Locate and copy each line in the data that contains the word "turquoise".

----

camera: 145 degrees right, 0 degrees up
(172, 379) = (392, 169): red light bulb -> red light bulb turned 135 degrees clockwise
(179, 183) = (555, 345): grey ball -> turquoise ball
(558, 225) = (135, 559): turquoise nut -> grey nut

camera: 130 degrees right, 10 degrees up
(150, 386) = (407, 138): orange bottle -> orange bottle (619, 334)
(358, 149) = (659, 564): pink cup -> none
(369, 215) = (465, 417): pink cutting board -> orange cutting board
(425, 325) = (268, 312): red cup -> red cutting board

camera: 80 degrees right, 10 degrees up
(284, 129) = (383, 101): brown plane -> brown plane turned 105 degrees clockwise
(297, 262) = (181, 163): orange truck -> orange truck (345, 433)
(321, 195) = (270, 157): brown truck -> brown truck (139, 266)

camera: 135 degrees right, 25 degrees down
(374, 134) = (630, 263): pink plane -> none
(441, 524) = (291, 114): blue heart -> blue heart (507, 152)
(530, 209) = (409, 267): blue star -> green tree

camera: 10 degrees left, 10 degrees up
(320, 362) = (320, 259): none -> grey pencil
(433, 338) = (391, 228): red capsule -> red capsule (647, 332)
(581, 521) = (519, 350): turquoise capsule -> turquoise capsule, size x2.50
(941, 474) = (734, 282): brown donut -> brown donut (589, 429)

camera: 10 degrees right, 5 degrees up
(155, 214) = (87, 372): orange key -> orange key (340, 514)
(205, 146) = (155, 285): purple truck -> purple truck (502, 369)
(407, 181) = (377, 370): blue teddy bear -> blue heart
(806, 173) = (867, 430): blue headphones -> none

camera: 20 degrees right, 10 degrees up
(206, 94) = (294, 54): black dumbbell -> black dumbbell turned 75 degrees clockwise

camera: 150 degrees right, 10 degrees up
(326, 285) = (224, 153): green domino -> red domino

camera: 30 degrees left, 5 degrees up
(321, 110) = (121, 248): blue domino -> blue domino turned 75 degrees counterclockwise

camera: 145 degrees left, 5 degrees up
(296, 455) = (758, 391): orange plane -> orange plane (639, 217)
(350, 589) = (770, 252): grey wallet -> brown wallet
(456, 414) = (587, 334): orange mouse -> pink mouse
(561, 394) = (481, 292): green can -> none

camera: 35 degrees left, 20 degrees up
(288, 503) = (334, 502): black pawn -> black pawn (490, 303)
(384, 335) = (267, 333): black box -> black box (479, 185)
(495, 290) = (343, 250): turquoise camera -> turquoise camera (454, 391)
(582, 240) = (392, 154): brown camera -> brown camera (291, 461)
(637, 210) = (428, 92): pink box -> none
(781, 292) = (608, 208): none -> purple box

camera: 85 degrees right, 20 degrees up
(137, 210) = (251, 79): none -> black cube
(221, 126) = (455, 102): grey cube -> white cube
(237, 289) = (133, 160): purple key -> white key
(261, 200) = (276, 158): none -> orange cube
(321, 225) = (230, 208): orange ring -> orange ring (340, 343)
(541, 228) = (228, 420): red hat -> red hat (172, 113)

----

→ **SOLVED PROBLEM**
(179, 183) = (555, 345): grey ball -> turquoise ball
(558, 225) = (135, 559): turquoise nut -> grey nut
(581, 521) = (519, 350): turquoise capsule -> turquoise capsule, size x2.50
(495, 290) = (343, 250): turquoise camera -> turquoise camera (454, 391)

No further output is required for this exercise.